Find the string "Segment" in the entries and copy each line that has it.
+ + +
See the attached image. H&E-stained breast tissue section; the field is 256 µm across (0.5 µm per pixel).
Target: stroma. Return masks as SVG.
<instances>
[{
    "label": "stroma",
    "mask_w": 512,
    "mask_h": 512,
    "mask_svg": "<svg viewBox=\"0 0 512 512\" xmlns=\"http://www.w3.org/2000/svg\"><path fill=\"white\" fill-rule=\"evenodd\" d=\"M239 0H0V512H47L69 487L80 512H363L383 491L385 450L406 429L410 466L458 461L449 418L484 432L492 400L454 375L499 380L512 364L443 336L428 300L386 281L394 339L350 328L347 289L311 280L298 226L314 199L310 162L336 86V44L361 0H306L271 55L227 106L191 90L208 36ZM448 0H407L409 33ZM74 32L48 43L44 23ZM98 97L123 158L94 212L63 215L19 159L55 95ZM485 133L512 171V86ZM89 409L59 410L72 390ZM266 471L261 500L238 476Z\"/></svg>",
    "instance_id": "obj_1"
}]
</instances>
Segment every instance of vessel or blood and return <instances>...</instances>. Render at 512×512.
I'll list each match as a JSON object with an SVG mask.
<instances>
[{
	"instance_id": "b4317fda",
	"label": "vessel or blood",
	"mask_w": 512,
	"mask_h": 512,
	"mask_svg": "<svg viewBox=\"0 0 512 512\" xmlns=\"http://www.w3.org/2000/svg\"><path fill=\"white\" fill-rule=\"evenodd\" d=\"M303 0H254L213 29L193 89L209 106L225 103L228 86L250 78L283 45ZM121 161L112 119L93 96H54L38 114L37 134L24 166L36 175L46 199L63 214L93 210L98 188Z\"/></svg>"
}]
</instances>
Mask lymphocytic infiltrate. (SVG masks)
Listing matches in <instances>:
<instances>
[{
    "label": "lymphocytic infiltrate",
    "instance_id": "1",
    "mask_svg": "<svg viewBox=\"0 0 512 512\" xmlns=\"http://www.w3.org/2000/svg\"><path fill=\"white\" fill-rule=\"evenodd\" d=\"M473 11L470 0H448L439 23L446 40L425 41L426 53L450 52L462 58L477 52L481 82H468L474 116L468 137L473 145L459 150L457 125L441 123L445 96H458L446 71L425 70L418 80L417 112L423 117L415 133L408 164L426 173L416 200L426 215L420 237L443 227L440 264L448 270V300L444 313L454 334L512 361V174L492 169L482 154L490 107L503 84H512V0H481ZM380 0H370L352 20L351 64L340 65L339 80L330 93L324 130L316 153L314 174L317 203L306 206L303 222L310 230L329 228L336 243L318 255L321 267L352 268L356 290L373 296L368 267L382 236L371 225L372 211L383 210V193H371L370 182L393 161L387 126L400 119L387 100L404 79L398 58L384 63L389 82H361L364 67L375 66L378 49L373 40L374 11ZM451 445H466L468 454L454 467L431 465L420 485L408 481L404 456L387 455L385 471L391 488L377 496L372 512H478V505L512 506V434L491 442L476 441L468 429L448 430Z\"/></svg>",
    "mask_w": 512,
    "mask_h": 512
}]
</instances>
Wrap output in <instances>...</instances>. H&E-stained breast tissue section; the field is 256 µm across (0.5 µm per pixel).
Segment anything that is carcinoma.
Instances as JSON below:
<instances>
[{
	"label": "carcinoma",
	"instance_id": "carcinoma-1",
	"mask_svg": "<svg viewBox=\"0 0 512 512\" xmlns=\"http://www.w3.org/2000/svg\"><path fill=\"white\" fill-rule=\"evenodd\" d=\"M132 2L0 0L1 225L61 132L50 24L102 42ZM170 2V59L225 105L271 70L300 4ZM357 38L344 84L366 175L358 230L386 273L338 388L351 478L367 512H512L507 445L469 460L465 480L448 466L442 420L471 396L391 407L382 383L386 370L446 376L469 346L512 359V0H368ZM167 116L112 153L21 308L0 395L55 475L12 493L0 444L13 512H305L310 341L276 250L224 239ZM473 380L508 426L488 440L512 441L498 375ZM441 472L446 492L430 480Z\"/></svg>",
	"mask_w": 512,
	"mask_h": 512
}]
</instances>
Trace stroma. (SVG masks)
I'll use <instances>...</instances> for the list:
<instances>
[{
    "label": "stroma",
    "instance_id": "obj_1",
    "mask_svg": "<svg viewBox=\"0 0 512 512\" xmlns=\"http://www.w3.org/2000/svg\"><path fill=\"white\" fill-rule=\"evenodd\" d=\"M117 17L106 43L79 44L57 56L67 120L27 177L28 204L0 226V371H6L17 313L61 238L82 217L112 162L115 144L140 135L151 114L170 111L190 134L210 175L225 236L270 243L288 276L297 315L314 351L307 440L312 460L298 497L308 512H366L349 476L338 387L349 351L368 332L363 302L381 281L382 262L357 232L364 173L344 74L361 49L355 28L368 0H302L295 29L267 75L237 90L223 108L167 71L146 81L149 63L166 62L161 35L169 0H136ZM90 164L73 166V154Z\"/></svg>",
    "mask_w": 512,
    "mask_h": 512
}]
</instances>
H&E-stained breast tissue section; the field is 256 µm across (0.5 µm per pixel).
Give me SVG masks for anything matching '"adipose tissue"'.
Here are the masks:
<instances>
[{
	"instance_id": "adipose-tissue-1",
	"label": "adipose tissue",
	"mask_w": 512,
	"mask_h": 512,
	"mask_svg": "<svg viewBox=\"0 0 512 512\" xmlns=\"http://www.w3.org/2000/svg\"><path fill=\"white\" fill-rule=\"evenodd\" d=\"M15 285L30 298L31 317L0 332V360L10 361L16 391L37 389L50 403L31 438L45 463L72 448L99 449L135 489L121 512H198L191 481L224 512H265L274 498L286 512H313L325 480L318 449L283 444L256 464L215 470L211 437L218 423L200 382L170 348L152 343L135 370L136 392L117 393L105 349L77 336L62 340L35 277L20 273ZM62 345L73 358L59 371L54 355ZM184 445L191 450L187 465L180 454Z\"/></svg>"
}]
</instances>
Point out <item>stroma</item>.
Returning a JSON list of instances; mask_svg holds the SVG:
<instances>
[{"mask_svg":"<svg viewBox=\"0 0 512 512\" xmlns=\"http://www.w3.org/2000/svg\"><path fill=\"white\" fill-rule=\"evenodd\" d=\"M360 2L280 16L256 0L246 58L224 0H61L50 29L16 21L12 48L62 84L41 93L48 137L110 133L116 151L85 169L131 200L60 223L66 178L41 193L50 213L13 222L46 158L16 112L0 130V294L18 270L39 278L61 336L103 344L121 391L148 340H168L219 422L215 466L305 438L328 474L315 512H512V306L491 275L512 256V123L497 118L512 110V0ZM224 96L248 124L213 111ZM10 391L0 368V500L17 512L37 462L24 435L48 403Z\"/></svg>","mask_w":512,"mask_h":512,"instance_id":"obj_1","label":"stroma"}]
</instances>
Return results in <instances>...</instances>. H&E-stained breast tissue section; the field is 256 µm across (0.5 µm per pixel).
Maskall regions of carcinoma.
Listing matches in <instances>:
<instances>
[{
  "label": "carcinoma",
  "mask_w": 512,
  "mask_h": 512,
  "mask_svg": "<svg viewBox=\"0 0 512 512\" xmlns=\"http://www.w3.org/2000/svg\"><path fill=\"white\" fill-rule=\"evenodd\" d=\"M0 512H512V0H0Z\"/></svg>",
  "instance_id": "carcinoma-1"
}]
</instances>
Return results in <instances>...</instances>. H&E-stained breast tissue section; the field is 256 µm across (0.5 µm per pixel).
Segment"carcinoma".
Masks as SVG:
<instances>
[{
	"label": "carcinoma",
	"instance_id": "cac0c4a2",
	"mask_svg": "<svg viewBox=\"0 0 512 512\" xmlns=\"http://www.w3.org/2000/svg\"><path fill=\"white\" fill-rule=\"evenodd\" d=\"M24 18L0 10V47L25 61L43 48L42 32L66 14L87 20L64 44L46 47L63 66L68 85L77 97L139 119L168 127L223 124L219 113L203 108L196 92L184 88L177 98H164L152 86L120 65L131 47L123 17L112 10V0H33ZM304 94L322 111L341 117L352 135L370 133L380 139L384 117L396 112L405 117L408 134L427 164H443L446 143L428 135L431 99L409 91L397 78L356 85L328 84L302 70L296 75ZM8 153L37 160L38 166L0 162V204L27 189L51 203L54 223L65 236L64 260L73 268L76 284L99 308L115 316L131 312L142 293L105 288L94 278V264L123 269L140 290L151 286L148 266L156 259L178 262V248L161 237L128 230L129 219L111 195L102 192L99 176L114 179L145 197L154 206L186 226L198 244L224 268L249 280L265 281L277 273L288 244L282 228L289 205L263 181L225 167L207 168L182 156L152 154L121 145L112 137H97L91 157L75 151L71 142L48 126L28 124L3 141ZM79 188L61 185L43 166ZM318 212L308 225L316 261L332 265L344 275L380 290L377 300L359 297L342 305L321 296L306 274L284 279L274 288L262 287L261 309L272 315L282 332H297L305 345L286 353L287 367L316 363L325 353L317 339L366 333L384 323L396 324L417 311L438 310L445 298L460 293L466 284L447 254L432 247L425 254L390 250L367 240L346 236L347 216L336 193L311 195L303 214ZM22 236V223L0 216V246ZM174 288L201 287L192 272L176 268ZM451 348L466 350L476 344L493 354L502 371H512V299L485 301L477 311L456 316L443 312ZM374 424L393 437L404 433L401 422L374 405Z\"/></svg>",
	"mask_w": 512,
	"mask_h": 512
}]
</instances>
+ + +
** Task result **
Segment every instance of vessel or blood and return <instances>...</instances>. Render at 512×512.
Segment anything that is carcinoma.
Segment"carcinoma".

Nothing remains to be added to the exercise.